Records drawn from a dataset =>
• • • •
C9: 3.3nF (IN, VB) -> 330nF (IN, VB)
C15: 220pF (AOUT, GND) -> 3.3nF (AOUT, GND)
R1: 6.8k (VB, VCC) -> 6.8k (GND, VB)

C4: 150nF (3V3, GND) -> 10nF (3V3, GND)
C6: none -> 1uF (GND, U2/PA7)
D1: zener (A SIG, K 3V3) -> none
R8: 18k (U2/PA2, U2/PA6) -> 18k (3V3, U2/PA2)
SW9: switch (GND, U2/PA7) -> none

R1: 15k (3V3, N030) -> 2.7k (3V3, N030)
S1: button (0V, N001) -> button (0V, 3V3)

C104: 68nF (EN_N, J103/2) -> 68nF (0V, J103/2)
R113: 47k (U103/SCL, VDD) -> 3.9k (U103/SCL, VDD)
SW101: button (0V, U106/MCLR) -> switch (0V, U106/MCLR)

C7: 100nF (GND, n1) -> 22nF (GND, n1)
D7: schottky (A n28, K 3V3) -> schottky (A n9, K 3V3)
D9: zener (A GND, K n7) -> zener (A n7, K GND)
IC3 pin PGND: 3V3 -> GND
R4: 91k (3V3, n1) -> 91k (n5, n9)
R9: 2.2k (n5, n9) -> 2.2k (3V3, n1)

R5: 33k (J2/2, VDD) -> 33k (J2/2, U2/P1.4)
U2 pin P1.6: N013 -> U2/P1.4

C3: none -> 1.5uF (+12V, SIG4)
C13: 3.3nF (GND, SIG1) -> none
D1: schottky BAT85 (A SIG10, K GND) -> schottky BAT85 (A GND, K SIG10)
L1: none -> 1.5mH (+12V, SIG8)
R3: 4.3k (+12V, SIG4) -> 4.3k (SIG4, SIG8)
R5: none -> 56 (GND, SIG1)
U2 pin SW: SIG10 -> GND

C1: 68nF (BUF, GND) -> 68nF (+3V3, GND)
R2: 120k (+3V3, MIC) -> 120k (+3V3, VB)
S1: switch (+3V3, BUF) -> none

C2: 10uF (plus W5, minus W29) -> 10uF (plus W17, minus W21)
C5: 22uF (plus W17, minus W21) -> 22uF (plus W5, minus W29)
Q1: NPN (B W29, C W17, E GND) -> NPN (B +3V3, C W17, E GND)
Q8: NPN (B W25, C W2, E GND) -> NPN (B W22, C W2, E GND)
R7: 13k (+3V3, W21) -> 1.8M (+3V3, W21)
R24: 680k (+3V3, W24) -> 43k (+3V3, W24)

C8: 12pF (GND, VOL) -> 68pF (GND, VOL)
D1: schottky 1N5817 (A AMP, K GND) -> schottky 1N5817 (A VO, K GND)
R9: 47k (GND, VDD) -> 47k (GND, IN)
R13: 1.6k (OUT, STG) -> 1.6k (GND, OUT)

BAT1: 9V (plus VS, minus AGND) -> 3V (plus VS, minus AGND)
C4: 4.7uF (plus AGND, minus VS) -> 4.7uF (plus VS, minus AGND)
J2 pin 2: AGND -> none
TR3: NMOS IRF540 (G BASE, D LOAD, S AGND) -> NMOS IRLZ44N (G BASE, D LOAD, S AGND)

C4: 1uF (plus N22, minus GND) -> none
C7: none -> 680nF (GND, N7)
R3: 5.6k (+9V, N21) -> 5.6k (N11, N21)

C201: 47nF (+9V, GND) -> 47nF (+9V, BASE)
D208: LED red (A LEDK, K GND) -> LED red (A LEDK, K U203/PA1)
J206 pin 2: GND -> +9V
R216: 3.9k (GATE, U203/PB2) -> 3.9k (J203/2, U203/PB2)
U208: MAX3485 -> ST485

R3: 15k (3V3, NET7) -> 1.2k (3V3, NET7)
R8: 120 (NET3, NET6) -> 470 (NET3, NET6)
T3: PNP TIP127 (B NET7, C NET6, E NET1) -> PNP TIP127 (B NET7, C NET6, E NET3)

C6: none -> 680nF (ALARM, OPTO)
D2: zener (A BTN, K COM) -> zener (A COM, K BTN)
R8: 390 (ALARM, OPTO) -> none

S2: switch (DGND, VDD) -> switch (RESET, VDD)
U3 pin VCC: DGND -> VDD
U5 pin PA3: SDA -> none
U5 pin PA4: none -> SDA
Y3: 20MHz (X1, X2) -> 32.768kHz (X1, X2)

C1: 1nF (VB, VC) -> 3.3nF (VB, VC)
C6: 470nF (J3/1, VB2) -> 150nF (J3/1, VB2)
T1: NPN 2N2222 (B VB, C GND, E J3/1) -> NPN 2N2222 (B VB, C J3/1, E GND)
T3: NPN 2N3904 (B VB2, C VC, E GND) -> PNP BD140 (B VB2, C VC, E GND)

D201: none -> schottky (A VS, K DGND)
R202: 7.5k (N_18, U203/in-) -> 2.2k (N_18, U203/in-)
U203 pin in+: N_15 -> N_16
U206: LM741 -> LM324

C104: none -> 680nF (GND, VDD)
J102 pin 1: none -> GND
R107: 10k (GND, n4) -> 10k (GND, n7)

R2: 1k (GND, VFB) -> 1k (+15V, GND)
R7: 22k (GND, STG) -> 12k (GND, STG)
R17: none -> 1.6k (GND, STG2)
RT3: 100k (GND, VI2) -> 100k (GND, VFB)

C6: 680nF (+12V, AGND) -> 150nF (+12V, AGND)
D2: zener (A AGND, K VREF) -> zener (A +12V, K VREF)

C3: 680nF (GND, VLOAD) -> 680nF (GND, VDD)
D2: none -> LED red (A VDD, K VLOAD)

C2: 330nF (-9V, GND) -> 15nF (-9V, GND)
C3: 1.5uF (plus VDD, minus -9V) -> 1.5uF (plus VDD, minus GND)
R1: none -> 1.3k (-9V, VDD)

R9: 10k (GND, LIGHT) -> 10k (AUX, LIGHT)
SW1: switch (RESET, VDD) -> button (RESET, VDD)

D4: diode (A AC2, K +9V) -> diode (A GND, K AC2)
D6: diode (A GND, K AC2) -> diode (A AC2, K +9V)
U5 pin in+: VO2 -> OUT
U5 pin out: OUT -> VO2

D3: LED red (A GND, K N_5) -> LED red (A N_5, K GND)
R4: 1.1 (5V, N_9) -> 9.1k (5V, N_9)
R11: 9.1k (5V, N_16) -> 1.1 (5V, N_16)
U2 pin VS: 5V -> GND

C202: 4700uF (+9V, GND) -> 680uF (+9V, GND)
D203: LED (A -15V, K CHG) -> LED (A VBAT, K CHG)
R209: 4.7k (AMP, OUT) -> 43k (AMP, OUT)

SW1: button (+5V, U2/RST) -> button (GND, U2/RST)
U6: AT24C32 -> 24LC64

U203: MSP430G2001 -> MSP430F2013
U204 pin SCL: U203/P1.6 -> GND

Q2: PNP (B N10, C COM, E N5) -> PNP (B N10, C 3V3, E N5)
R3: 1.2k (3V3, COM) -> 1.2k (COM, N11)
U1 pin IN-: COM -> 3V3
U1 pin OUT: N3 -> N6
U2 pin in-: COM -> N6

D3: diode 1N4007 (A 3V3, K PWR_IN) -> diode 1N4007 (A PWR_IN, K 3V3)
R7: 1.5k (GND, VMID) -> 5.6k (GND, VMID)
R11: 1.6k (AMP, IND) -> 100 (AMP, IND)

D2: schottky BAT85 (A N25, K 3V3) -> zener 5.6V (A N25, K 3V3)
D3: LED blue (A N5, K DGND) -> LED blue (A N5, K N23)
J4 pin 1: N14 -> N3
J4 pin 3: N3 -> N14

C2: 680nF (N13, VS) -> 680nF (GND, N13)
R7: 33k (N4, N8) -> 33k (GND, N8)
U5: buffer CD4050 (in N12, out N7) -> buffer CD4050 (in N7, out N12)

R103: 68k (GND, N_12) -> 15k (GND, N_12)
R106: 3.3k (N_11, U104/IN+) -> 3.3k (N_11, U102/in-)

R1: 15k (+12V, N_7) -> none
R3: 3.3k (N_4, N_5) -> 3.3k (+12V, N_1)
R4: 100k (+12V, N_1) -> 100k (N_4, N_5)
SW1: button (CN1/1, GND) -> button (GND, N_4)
• • • •
WHAT YOU SHOULD DO => Give back the records above exactly, limited to the lines between the one holding "C15: 220pF (AOUT, GND) -> 3.3nF (AOUT, GND)" and the one holding "R113: 47k (U103/SCL, VDD)", inclusive.

ANSWER FOR THIS EXERCISE =>
C15: 220pF (AOUT, GND) -> 3.3nF (AOUT, GND)
R1: 6.8k (VB, VCC) -> 6.8k (GND, VB)

C4: 150nF (3V3, GND) -> 10nF (3V3, GND)
C6: none -> 1uF (GND, U2/PA7)
D1: zener (A SIG, K 3V3) -> none
R8: 18k (U2/PA2, U2/PA6) -> 18k (3V3, U2/PA2)
SW9: switch (GND, U2/PA7) -> none

R1: 15k (3V3, N030) -> 2.7k (3V3, N030)
S1: button (0V, N001) -> button (0V, 3V3)

C104: 68nF (EN_N, J103/2) -> 68nF (0V, J103/2)
R113: 47k (U103/SCL, VDD) -> 3.9k (U103/SCL, VDD)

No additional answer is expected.